Segment Open

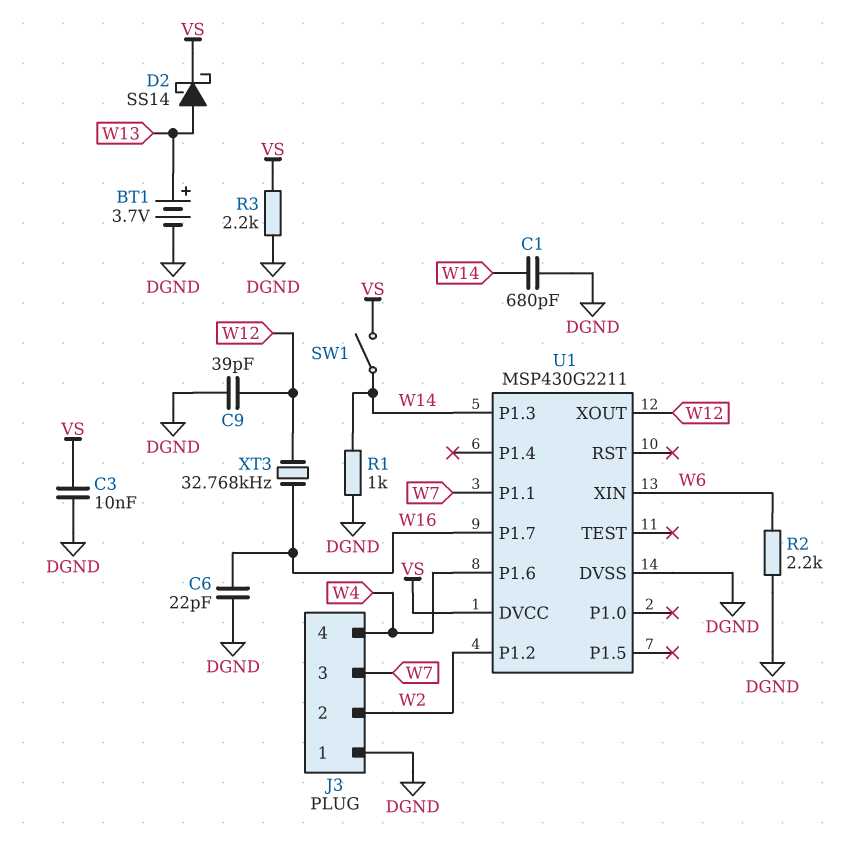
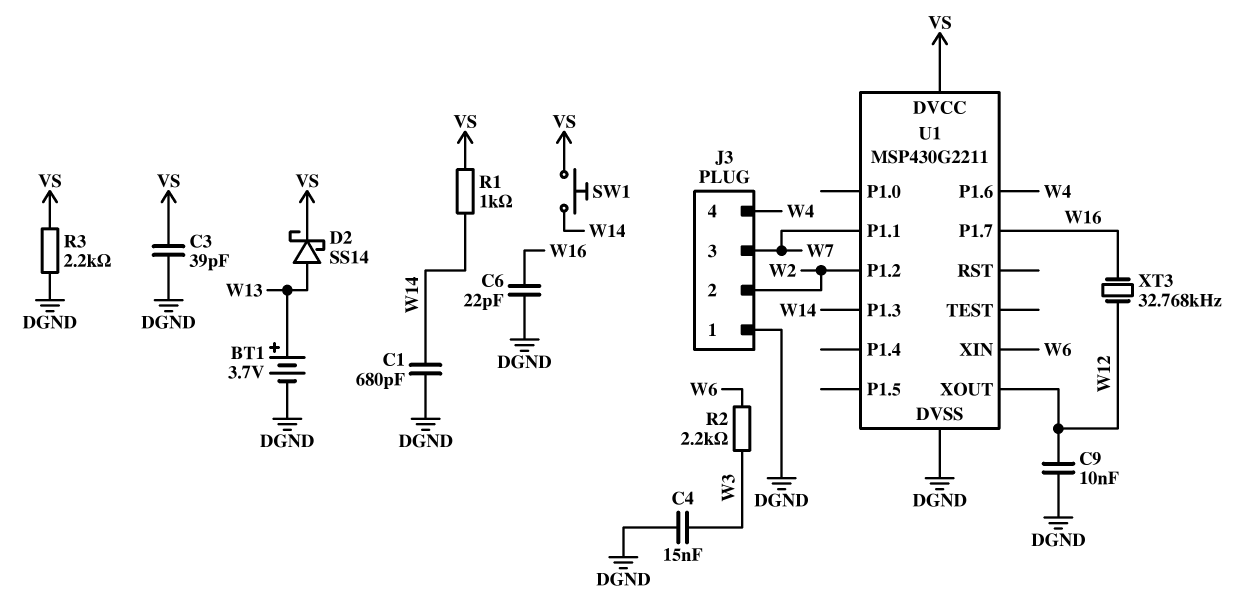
C3: 10nF (DGND, VS) -> 39pF (DGND, VS)
C4: none -> 15nF (DGND, W3)
C9: 39pF (DGND, W12) -> 10nF (DGND, W12)
R1: 1k (DGND, W14) -> 1k (VS, W14)
R2: 2.2k (DGND, W6) -> 2.2k (W3, W6)
SW1: switch (VS, W14) -> button (VS, W14)

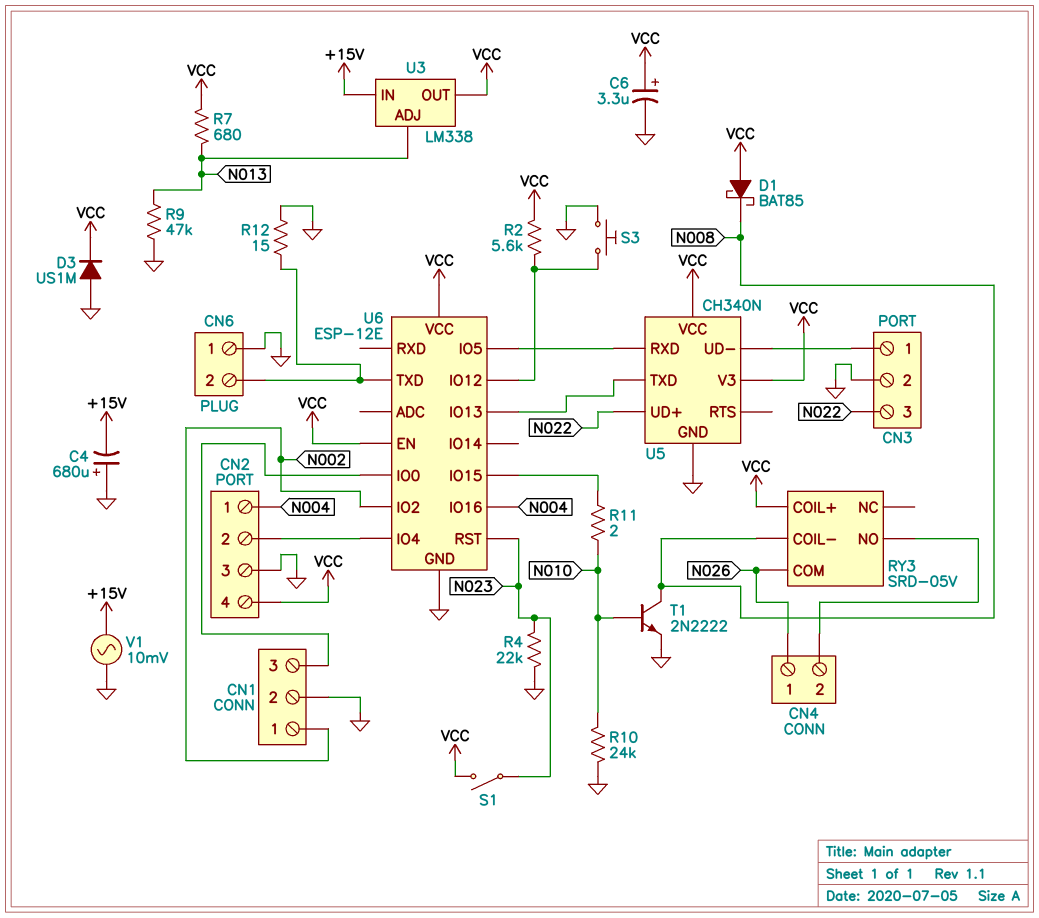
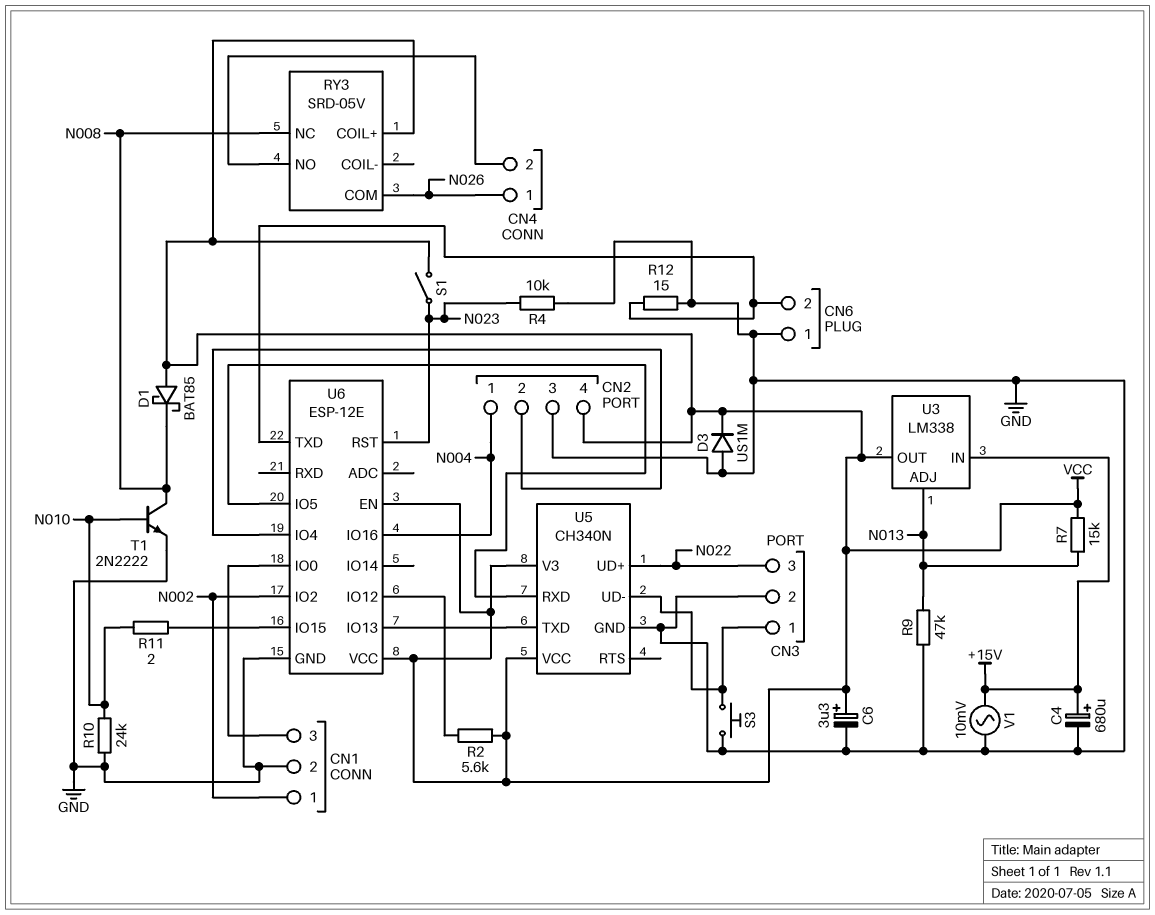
C4: 680uF (plus GND, minus +15V) -> 680uF (plus +15V, minus GND)
R4: 22k (GND, N023) -> 10k (GND, N023)
R7: 680 (N013, VCC) -> 15k (N013, VCC)
RY3 pin COIL-: N008 -> none
RY3 pin NC: none -> N008
S3: button (GND, U6/IO12) -> button (CN3/1, GND)

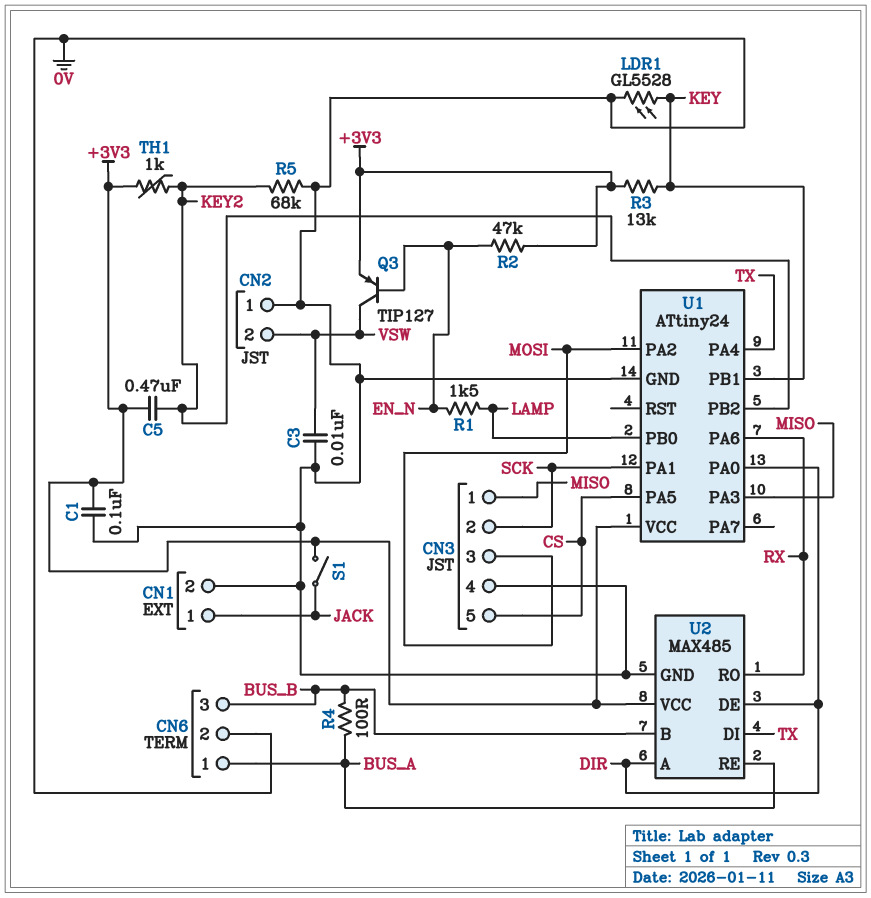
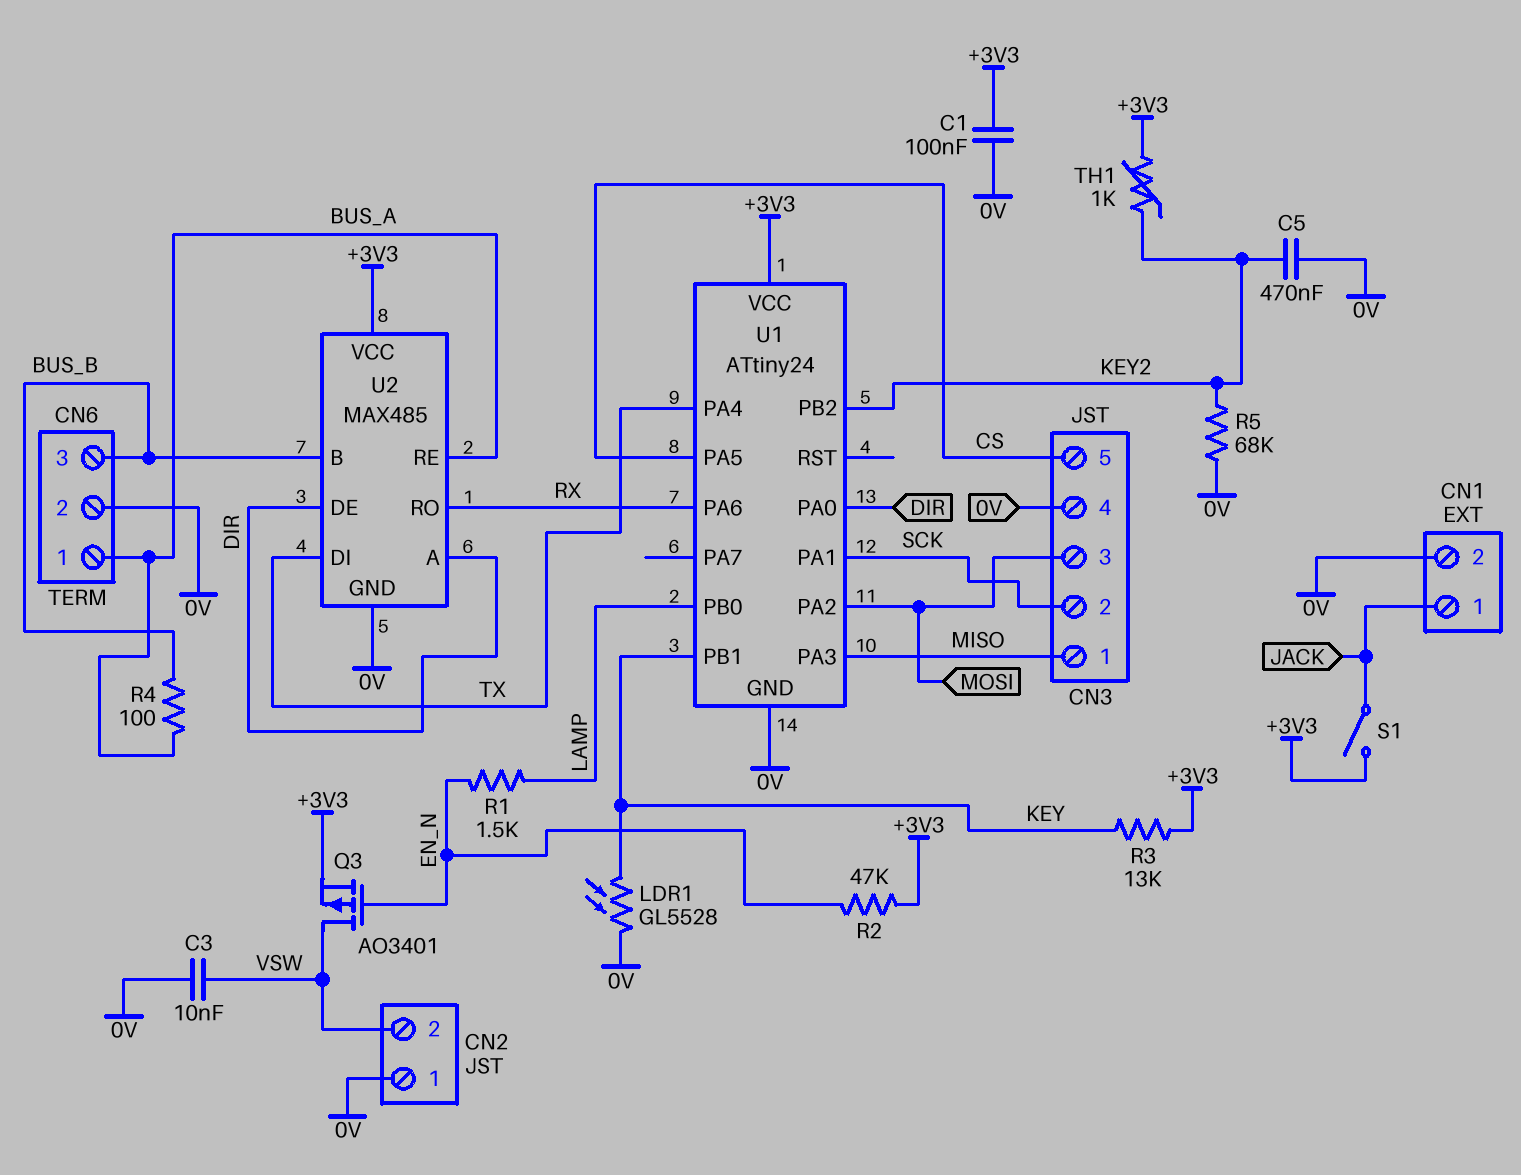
C5: 470nF (+3V3, KEY2) -> 470nF (0V, KEY2)
Q3: PNP TIP127 (B EN_N, C VSW, E +3V3) -> PMOS AO3401 (G EN_N, D VSW, S +3V3)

Segment Closed

**Exercise instructions**. Your task is to copy the entries in full and exactly, without any images.

**Task response**.
C3: 10nF (DGND, VS) -> 39pF (DGND, VS)
C4: none -> 15nF (DGND, W3)
C9: 39pF (DGND, W12) -> 10nF (DGND, W12)
R1: 1k (DGND, W14) -> 1k (VS, W14)
R2: 2.2k (DGND, W6) -> 2.2k (W3, W6)
SW1: switch (VS, W14) -> button (VS, W14)

C4: 680uF (plus GND, minus +15V) -> 680uF (plus +15V, minus GND)
R4: 22k (GND, N023) -> 10k (GND, N023)
R7: 680 (N013, VCC) -> 15k (N013, VCC)
RY3 pin COIL-: N008 -> none
RY3 pin NC: none -> N008
S3: button (GND, U6/IO12) -> button (CN3/1, GND)

C5: 470nF (+3V3, KEY2) -> 470nF (0V, KEY2)
Q3: PNP TIP127 (B EN_N, C VSW, E +3V3) -> PMOS AO3401 (G EN_N, D VSW, S +3V3)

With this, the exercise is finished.